TASK DIRECTIONS.
Rewrite the data below, replacing each instance of "green plastic sign" with "green metal sign" and keeping everything else the same.

Scene geometry reasoning data
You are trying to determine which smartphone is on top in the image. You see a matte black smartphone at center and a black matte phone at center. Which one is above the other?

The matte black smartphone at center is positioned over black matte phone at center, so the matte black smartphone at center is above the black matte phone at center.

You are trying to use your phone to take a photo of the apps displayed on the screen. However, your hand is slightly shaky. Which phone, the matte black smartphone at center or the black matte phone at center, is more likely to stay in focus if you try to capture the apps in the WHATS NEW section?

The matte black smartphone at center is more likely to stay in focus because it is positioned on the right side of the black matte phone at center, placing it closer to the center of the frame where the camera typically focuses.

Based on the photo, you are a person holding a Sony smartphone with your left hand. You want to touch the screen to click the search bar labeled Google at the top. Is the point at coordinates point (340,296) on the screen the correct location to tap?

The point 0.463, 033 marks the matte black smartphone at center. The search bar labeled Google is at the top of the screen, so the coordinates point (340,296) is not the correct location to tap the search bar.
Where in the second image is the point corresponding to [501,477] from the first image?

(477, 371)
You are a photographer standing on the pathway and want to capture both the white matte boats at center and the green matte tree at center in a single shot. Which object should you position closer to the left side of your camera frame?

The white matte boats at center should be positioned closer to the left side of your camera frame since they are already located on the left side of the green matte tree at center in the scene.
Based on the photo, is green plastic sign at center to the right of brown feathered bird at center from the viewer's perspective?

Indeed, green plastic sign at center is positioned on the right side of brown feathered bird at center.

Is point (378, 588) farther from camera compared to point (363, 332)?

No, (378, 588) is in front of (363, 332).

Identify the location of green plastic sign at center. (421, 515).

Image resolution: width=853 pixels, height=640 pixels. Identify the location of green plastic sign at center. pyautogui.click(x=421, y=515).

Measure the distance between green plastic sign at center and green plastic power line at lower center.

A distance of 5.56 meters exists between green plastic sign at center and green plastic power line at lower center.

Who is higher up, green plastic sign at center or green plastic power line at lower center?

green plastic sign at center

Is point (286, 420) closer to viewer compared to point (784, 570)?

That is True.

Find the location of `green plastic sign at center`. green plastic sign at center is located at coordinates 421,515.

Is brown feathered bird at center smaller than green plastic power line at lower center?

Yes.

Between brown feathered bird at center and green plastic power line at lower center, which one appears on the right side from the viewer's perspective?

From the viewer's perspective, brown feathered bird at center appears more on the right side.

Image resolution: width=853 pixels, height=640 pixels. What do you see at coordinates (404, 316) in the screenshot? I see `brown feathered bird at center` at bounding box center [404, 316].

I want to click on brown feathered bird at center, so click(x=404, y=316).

OUTPUT FOR THIS TASK.
You are trying to determine which smartphone is on top in the image. You see a matte black smartphone at center and a black matte phone at center. Which one is above the other?

The matte black smartphone at center is positioned over black matte phone at center, so the matte black smartphone at center is above the black matte phone at center.

You are trying to use your phone to take a photo of the apps displayed on the screen. However, your hand is slightly shaky. Which phone, the matte black smartphone at center or the black matte phone at center, is more likely to stay in focus if you try to capture the apps in the WHATS NEW section?

The matte black smartphone at center is more likely to stay in focus because it is positioned on the right side of the black matte phone at center, placing it closer to the center of the frame where the camera typically focuses.

Based on the photo, you are a person holding a Sony smartphone with your left hand. You want to touch the screen to click the search bar labeled Google at the top. Is the point at coordinates point (340,296) on the screen the correct location to tap?

The point 0.463, 033 marks the matte black smartphone at center. The search bar labeled Google is at the top of the screen, so the coordinates point (340,296) is not the correct location to tap the search bar.
Where in the second image is the point corresponding to [501,477] from the first image?

(477, 371)
You are a photographer standing on the pathway and want to capture both the white matte boats at center and the green matte tree at center in a single shot. Which object should you position closer to the left side of your camera frame?

The white matte boats at center should be positioned closer to the left side of your camera frame since they are already located on the left side of the green matte tree at center in the scene.
Based on the photo, is green metal sign at center to the right of brown feathered bird at center from the viewer's perspective?

Indeed, green metal sign at center is positioned on the right side of brown feathered bird at center.

Is point (378, 588) farther from camera compared to point (363, 332)?

No, (378, 588) is in front of (363, 332).

Identify the location of green metal sign at center. (421, 515).

Image resolution: width=853 pixels, height=640 pixels. Identify the location of green metal sign at center. pyautogui.click(x=421, y=515).

Measure the distance between green metal sign at center and green plastic power line at lower center.

A distance of 5.56 meters exists between green metal sign at center and green plastic power line at lower center.

Who is higher up, green metal sign at center or green plastic power line at lower center?

green metal sign at center

Is point (286, 420) closer to viewer compared to point (784, 570)?

That is True.

Find the location of `green metal sign at center`. green metal sign at center is located at coordinates 421,515.

Is brown feathered bird at center smaller than green plastic power line at lower center?

Yes.

Between brown feathered bird at center and green plastic power line at lower center, which one appears on the right side from the viewer's perspective?

From the viewer's perspective, brown feathered bird at center appears more on the right side.

Image resolution: width=853 pixels, height=640 pixels. What do you see at coordinates (404, 316) in the screenshot? I see `brown feathered bird at center` at bounding box center [404, 316].

I want to click on brown feathered bird at center, so click(x=404, y=316).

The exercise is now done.